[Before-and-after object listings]
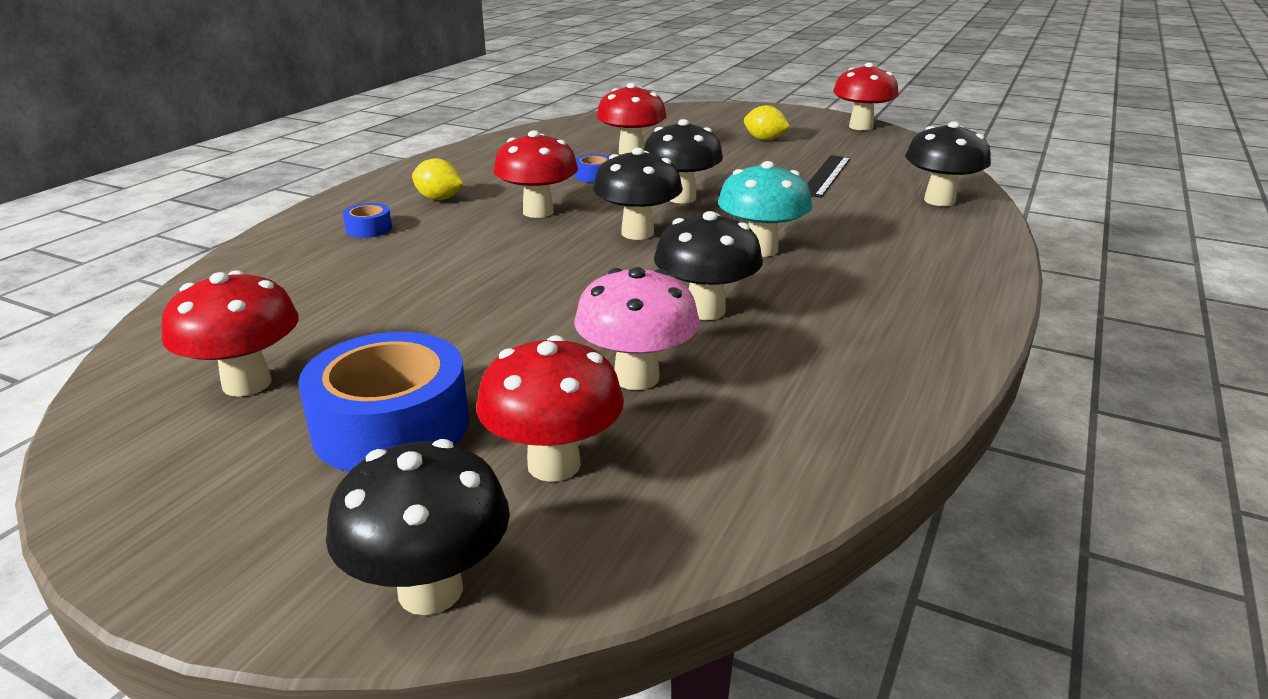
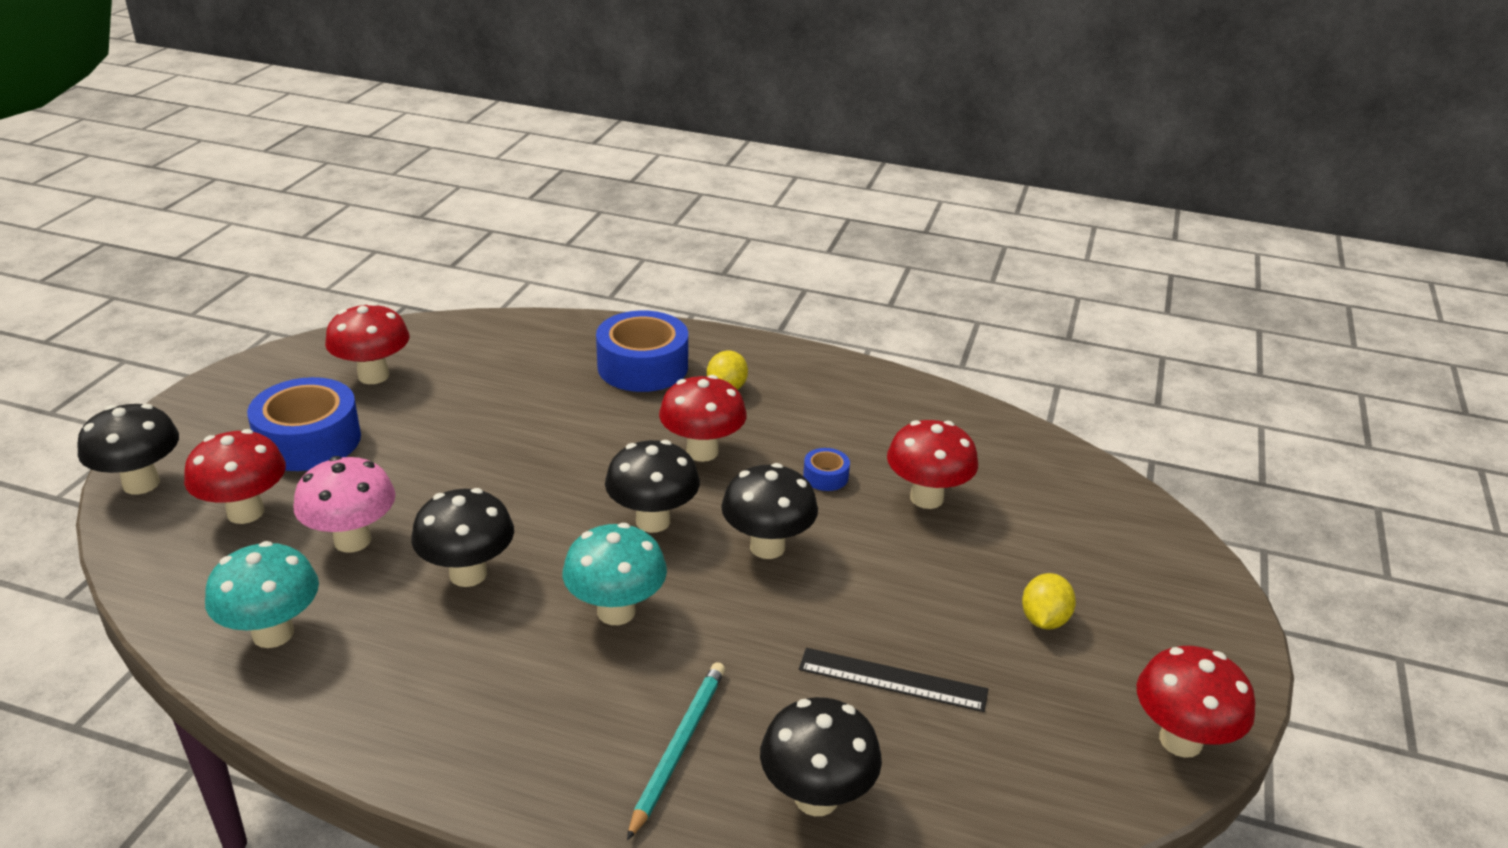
camera: 80 degrees right, 5 degrees up
blue tape [343,203,392,238] -> blue tape [596,310,688,392], size x2.25
none -> turquoise mushroom [205,541,319,648]
none -> turquoise pencil [627,662,725,841]

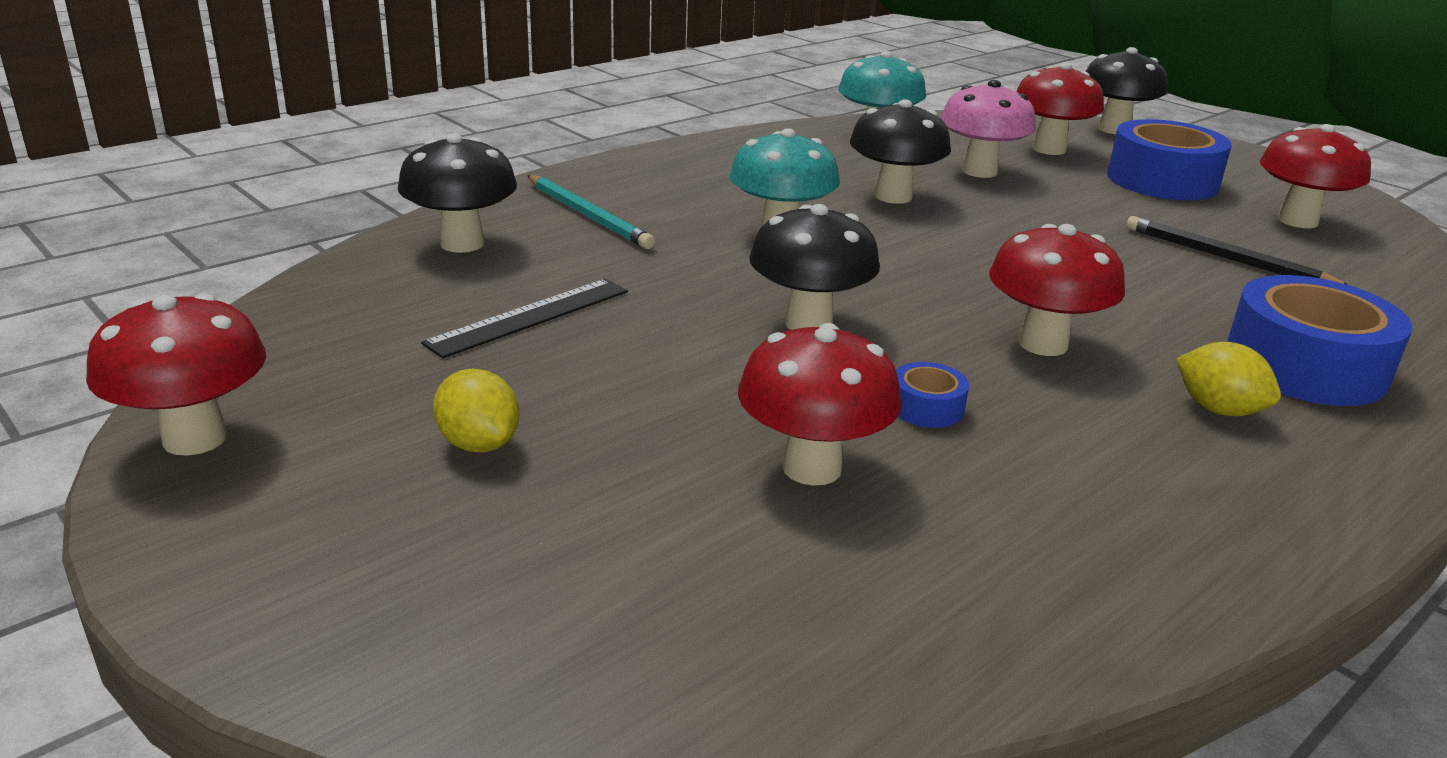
camera: 120 degrees right, 5 degrees down
black mushroom [605,440,700,533] -> none
none -> black pencil [1126,216,1348,285]

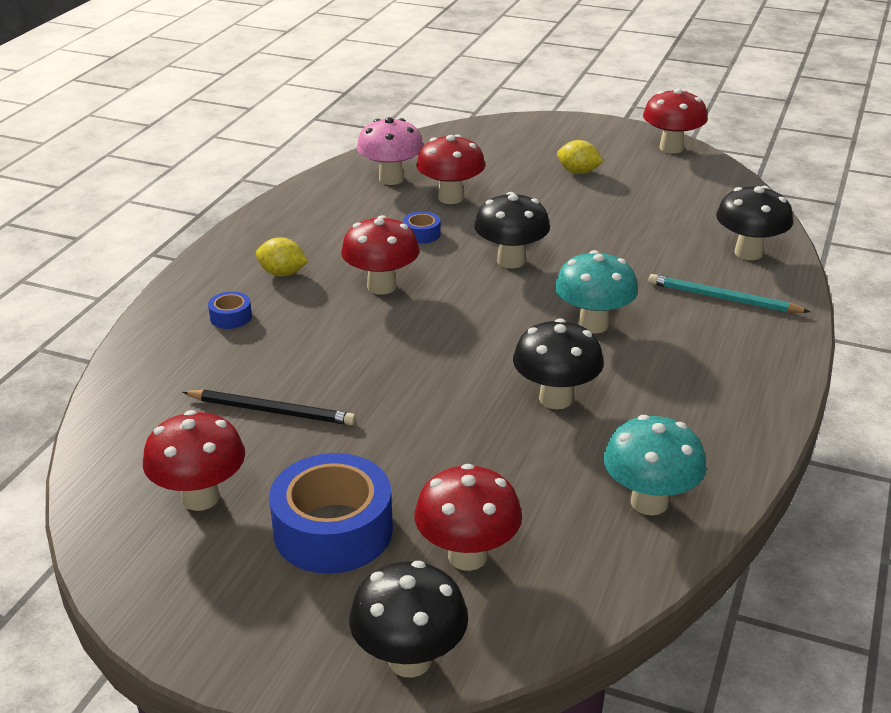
camera: 155 degrees right, 5 degrees up
black ruler [421,279,628,358] -> none
pink mushroom [941,80,1036,178] -> pink mushroom moved to [357,117,423,185]
blue tape [1227,275,1412,406] -> blue tape [208,291,252,329], size x0.45

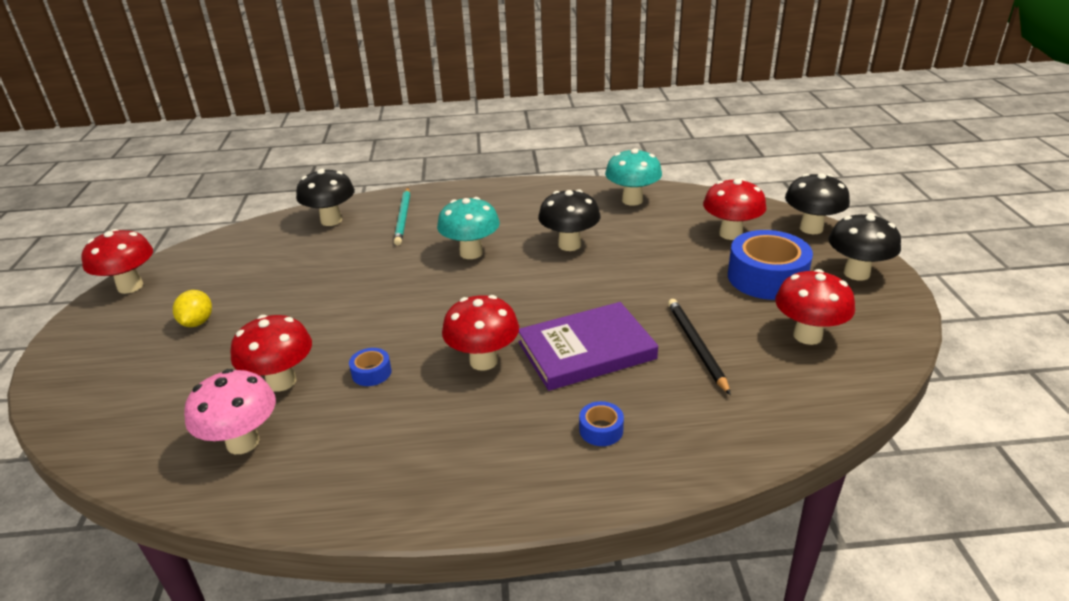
camera: 115 degrees left, 0 degrees up
yellow lemon [256,237,308,277] -> none
black mushroom [474,192,550,268] -> black mushroom moved to [828,213,901,281]
none -> purple book [518,302,658,391]

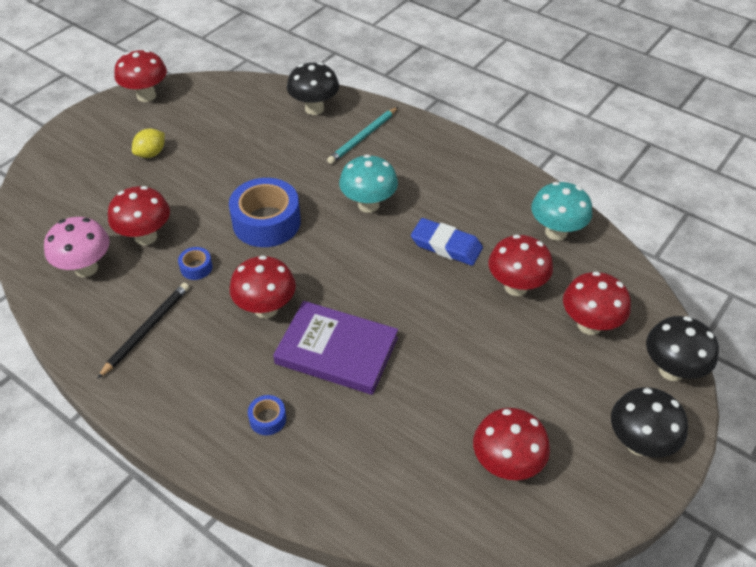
camera: 40 degrees right, 15 degrees up
black mushroom [538,189,600,251] -> blue eraser [411,218,483,266]
black pencil [668,299,731,395] -> black pencil moved to [97,283,189,379]
blue tape [728,230,813,300] -> blue tape moved to [229,178,301,247]
none -> red mushroom [488,234,553,296]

#### [EXERCISE AIM]
The reply must hold every line above exactly as written and none of the pictures.

#### [RESULT BELOW]
camera: 80 degrees right, 5 degrees up
blue tape [343,203,392,238] -> blue tape [596,310,688,392], size x2.25
none -> turquoise mushroom [205,541,319,648]
none -> turquoise pencil [627,662,725,841]

camera: 120 degrees right, 5 degrees down
black mushroom [605,440,700,533] -> none
none -> black pencil [1126,216,1348,285]

camera: 155 degrees right, 5 degrees up
black ruler [421,279,628,358] -> none
pink mushroom [941,80,1036,178] -> pink mushroom moved to [357,117,423,185]
blue tape [1227,275,1412,406] -> blue tape [208,291,252,329], size x0.45

camera: 115 degrees left, 0 degrees up
yellow lemon [256,237,308,277] -> none
black mushroom [474,192,550,268] -> black mushroom moved to [828,213,901,281]
none -> purple book [518,302,658,391]

camera: 40 degrees right, 15 degrees up
black mushroom [538,189,600,251] -> blue eraser [411,218,483,266]
black pencil [668,299,731,395] -> black pencil moved to [97,283,189,379]
blue tape [728,230,813,300] -> blue tape moved to [229,178,301,247]
none -> red mushroom [488,234,553,296]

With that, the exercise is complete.